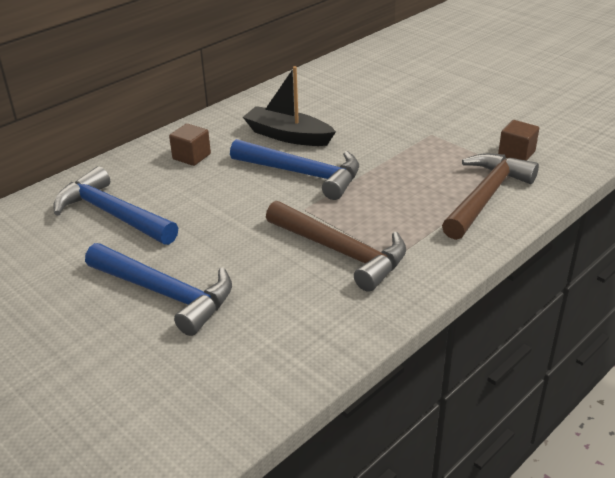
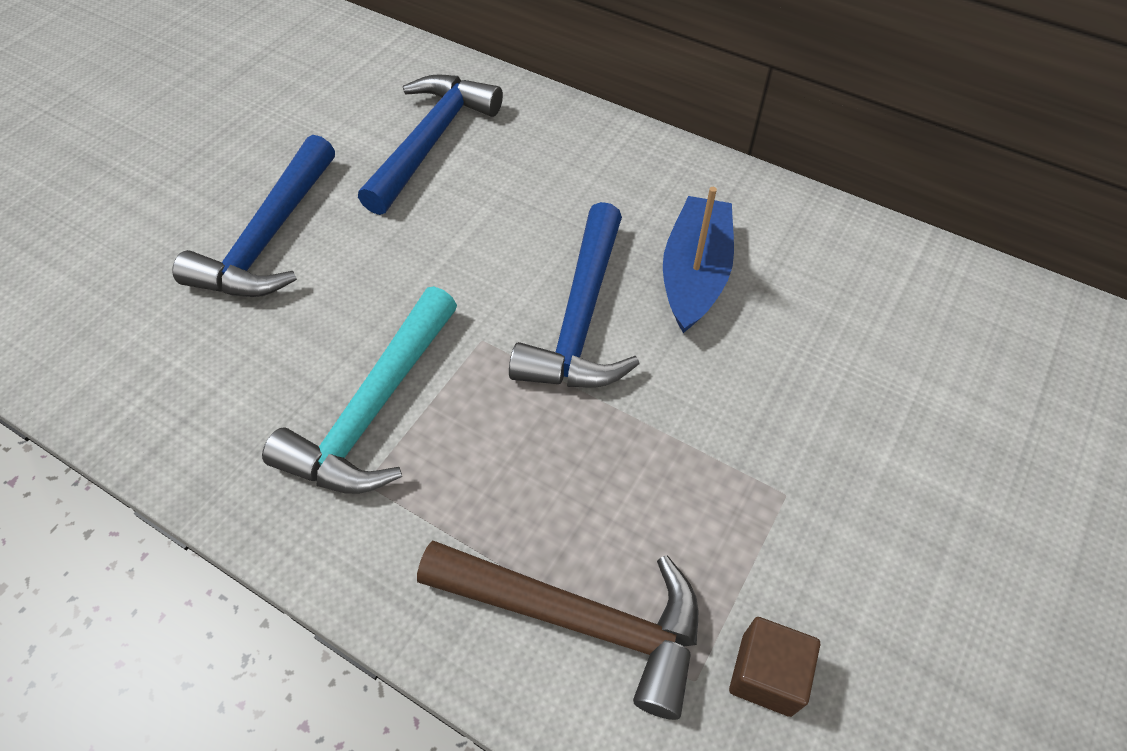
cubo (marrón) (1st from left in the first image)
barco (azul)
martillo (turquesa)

§ **The problem**:
If the data includes images, skip them and copy every line exactly.

§ **Task response**:
cubo (marrón) (1st from left in the first image)
barco (azul)
martillo (turquesa)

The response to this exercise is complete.